SUPPLIED MATERIAL Block Start

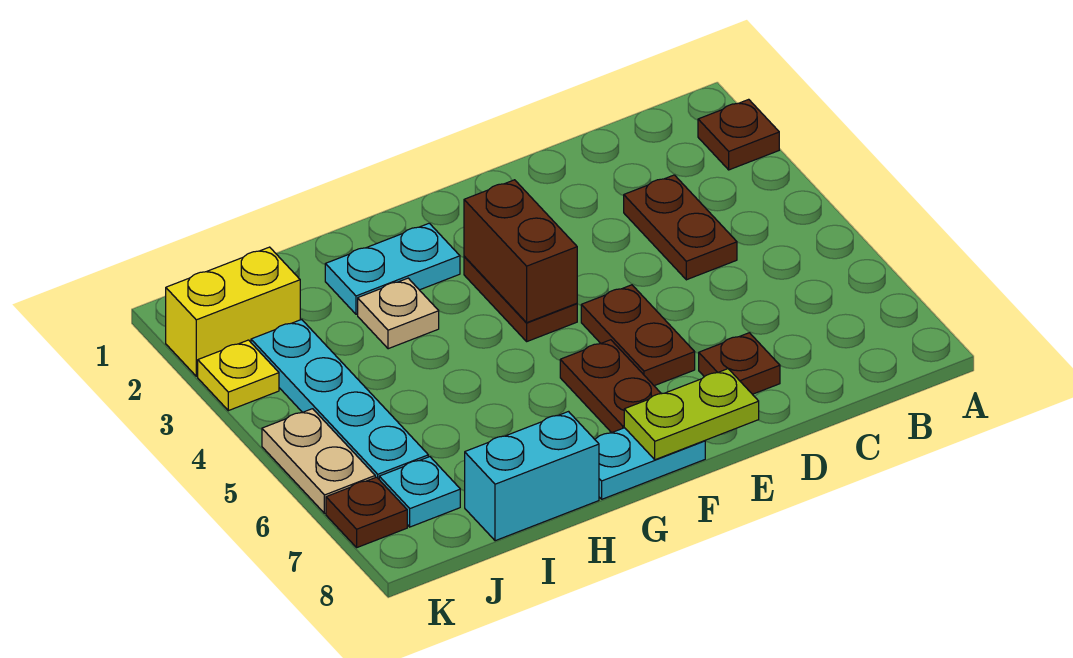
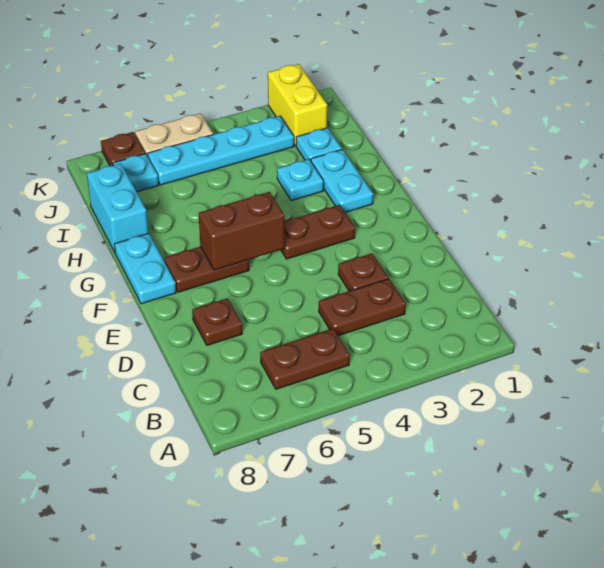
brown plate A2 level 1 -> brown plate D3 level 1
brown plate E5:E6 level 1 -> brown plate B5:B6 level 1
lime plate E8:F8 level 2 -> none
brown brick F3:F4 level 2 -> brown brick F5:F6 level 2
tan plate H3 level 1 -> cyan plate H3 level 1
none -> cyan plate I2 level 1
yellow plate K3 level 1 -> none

SUPPLIED MATERIAL Block End

Repeat exactly the lines of the records from the one containing "lime plate E8:F8 level 2 -> none" to the last, and include no line outside that stretch.

lime plate E8:F8 level 2 -> none
brown brick F3:F4 level 2 -> brown brick F5:F6 level 2
tan plate H3 level 1 -> cyan plate H3 level 1
none -> cyan plate I2 level 1
yellow plate K3 level 1 -> none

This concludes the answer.